• **TASK REQUIREMENTS**: The reply should contain all the data below, repeated exactly, and none of the images.

• **SUPPLIED INFORMATION**:
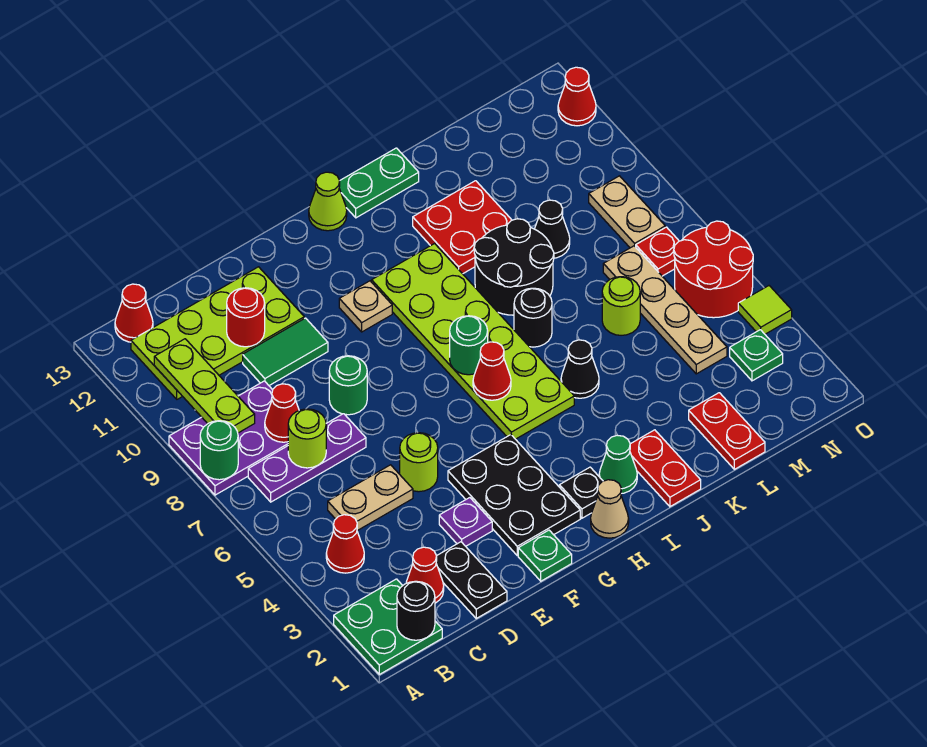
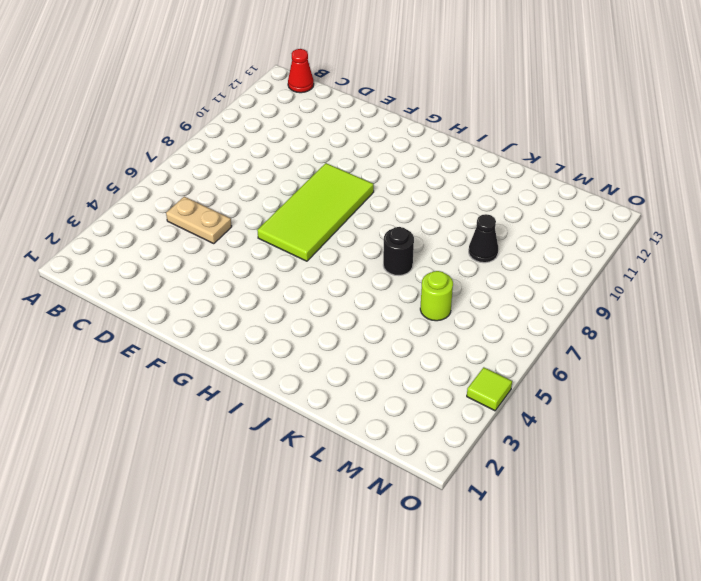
lime 2x4 tile [257,163,374,261] -> none
none -> green 2x2 plate [334,579,442,674]
none -> purple 2x3 plate [169,381,288,495]
none -> red 1x1 cone [326,515,364,573]
none -> purple 1x3 plate [248,414,366,502]

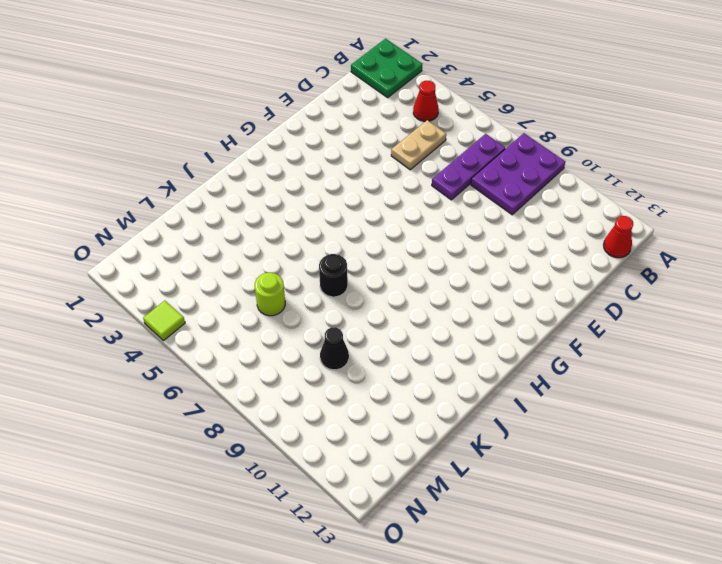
none -> lime 2x4 plate [131,267,304,399]
none -> red 1x1 cone [406,547,444,603]
none -> black 1x2 plate [436,542,507,618]
none -> green 1x2 tile [243,318,328,385]

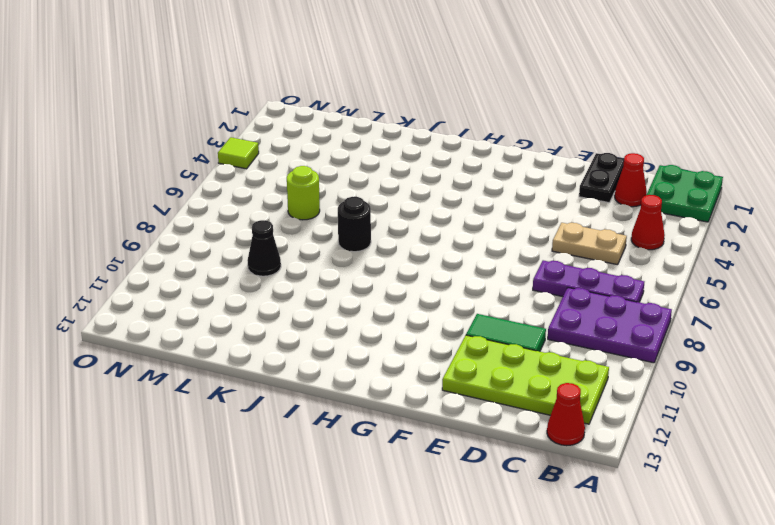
none -> purple 1x1 plate [439,498,492,546]
none -> lime 1x1 round brick [400,433,438,492]
none -> green 1x1 round brick [329,356,367,415]
none -> green 1x1 plate [518,530,572,581]

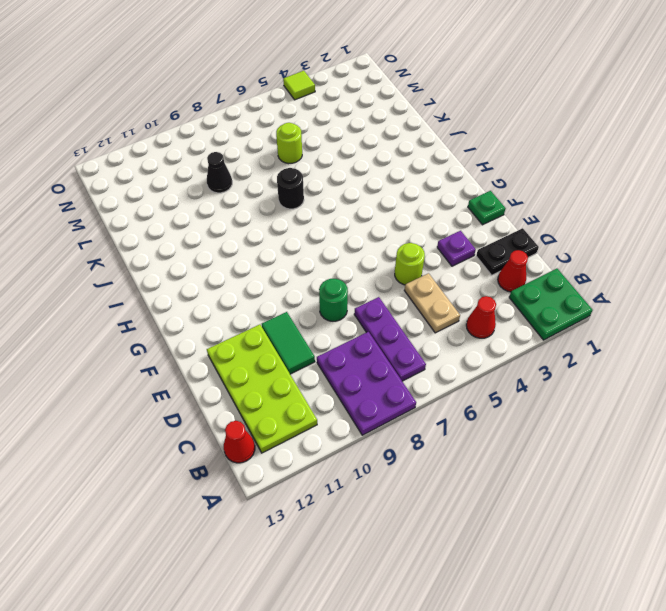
none -> black 2x3 plate [448,435,580,556]
none -> tan 1x1 plate [339,281,392,332]
none -> tan 1x1 cone [591,480,629,538]
none -> black 1x1 plate [559,467,603,518]

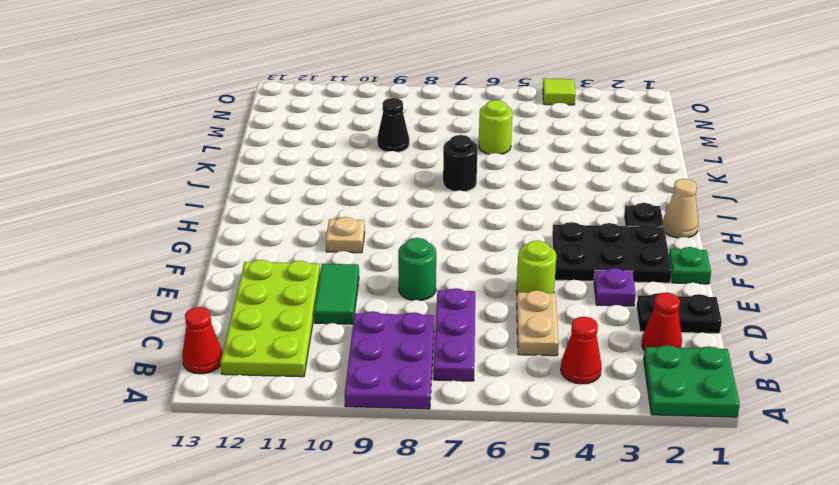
none -> lime 2x6 plate [372,244,574,439]
none -> lime 1x1 cone [309,172,347,231]
none -> green 1x1 cone [599,435,637,494]
none -> green 1x2 plate [339,148,419,218]

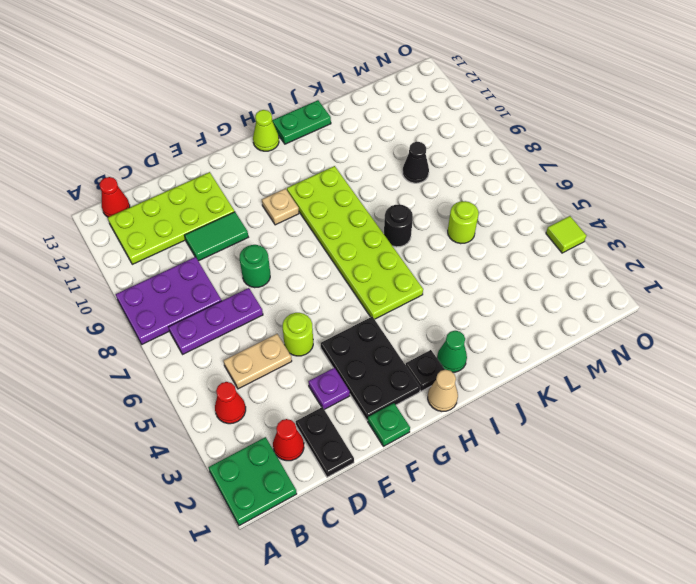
none -> red 1x2 plate [630,430,701,507]
none -> black 1x1 cone [561,340,599,398]
none -> black 2x2 round brick [474,219,554,315]
none -> red 2x2 plate [413,181,512,274]

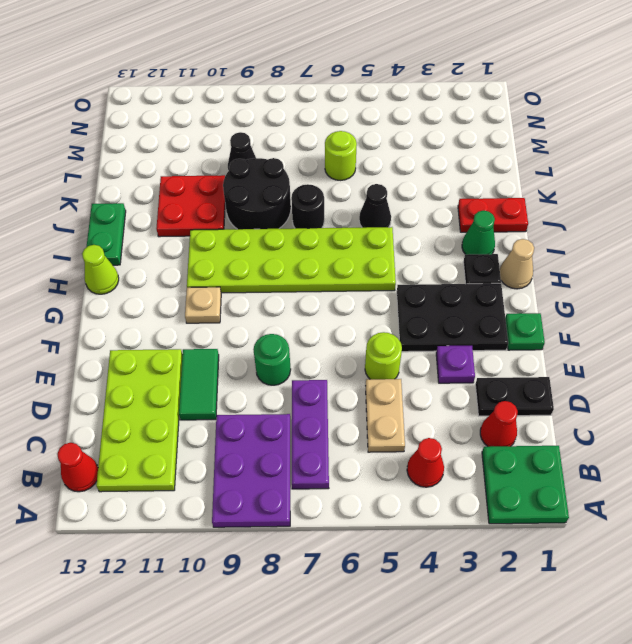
none -> red 1x2 plate [689,393,765,469]
none -> tan 1x4 plate [603,246,727,374]
none -> green 1x1 plate [730,330,783,381]
none -> red 2x2 round brick [674,221,753,318]

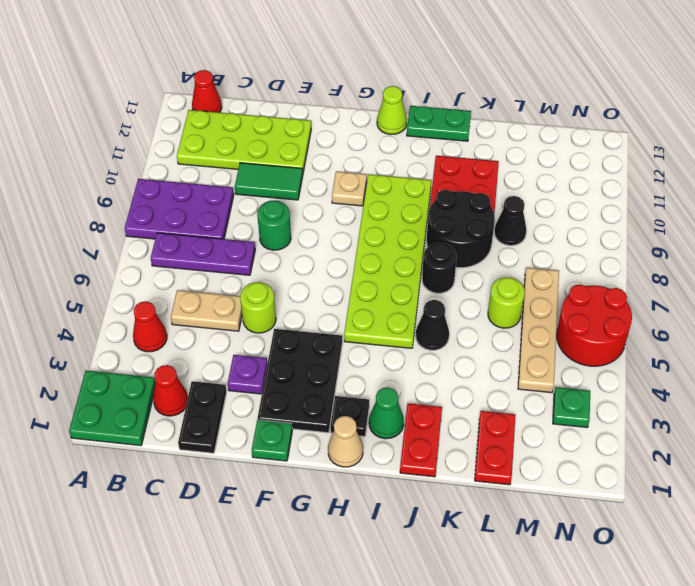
none -> red 1x1 plate [636,227,679,276]
none -> tan 1x2 plate [589,176,665,248]
none -> lime 1x1 tile [738,286,792,334]
none -> red 1x1 cone [558,67,596,126]

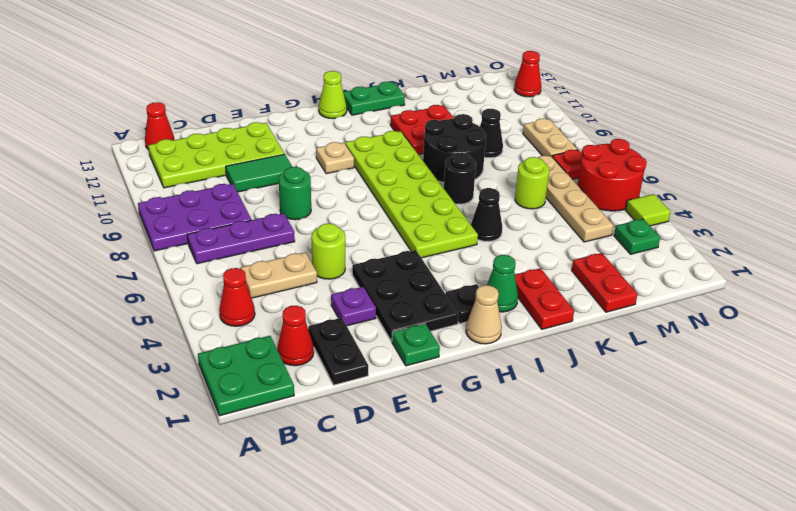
none -> green 1x1 round brick [200,421,238,480]
none -> black 1x1 round brick [397,581,435,640]
none -> lime 1x3 plate [154,339,255,433]
none -> lime 1x1 round brick [288,409,326,468]

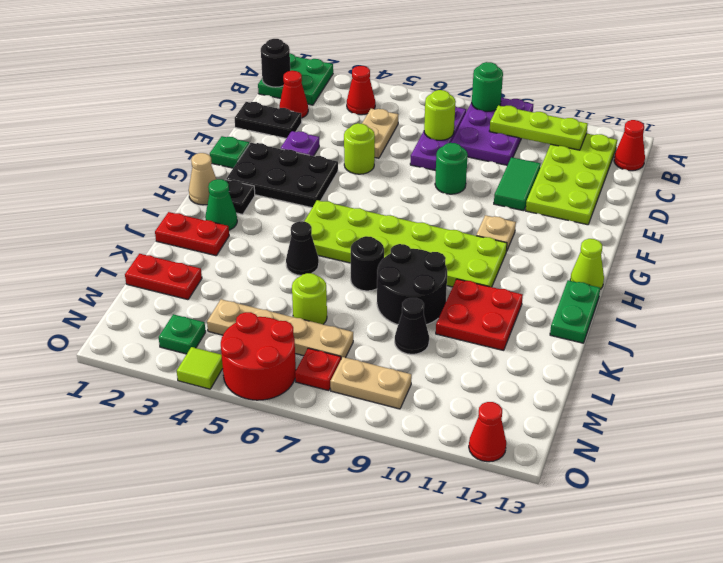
none -> red 1x1 cone [265,384,299,442]
none -> red 1x1 round brick [227,288,265,347]
none -> red 1x1 cone [473,342,511,400]
none -> green 1x1 round brick [450,316,488,375]

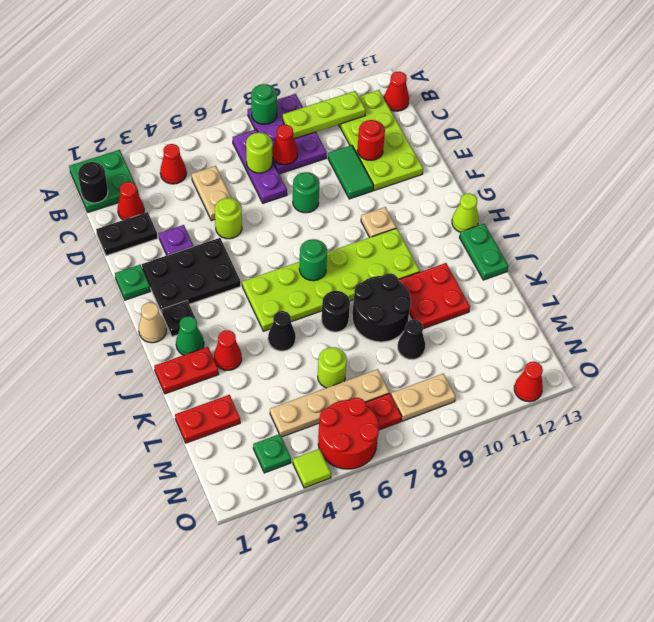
red 1x1 cone [214,330,242,370] -> red 1x1 cone moved to [473,342,511,400]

• **YOUR RESPONSE**:
lime 2x4 tile [257,163,374,261] -> none
none -> green 2x2 plate [334,579,442,674]
none -> purple 2x3 plate [169,381,288,495]
none -> red 1x1 cone [326,515,364,573]
none -> purple 1x3 plate [248,414,366,502]

none -> lime 2x4 plate [131,267,304,399]
none -> red 1x1 cone [406,547,444,603]
none -> black 1x2 plate [436,542,507,618]
none -> green 1x2 tile [243,318,328,385]

none -> purple 1x1 plate [439,498,492,546]
none -> lime 1x1 round brick [400,433,438,492]
none -> green 1x1 round brick [329,356,367,415]
none -> green 1x1 plate [518,530,572,581]

none -> black 2x3 plate [448,435,580,556]
none -> tan 1x1 plate [339,281,392,332]
none -> tan 1x1 cone [591,480,629,538]
none -> black 1x1 plate [559,467,603,518]

none -> lime 2x6 plate [372,244,574,439]
none -> lime 1x1 cone [309,172,347,231]
none -> green 1x1 cone [599,435,637,494]
none -> green 1x2 plate [339,148,419,218]

none -> red 1x2 plate [630,430,701,507]
none -> black 1x1 cone [561,340,599,398]
none -> black 2x2 round brick [474,219,554,315]
none -> red 2x2 plate [413,181,512,274]

none -> red 1x2 plate [689,393,765,469]
none -> tan 1x4 plate [603,246,727,374]
none -> green 1x1 plate [730,330,783,381]
none -> red 2x2 round brick [674,221,753,318]

none -> red 1x1 plate [636,227,679,276]
none -> tan 1x2 plate [589,176,665,248]
none -> lime 1x1 tile [738,286,792,334]
none -> red 1x1 cone [558,67,596,126]

none -> green 1x1 round brick [200,421,238,480]
none -> black 1x1 round brick [397,581,435,640]
none -> lime 1x3 plate [154,339,255,433]
none -> lime 1x1 round brick [288,409,326,468]

none -> red 1x1 cone [265,384,299,442]
none -> red 1x1 round brick [227,288,265,347]
none -> red 1x1 cone [473,342,511,400]
none -> green 1x1 round brick [450,316,488,375]

red 1x1 cone [214,330,242,370] -> red 1x1 cone moved to [473,342,511,400]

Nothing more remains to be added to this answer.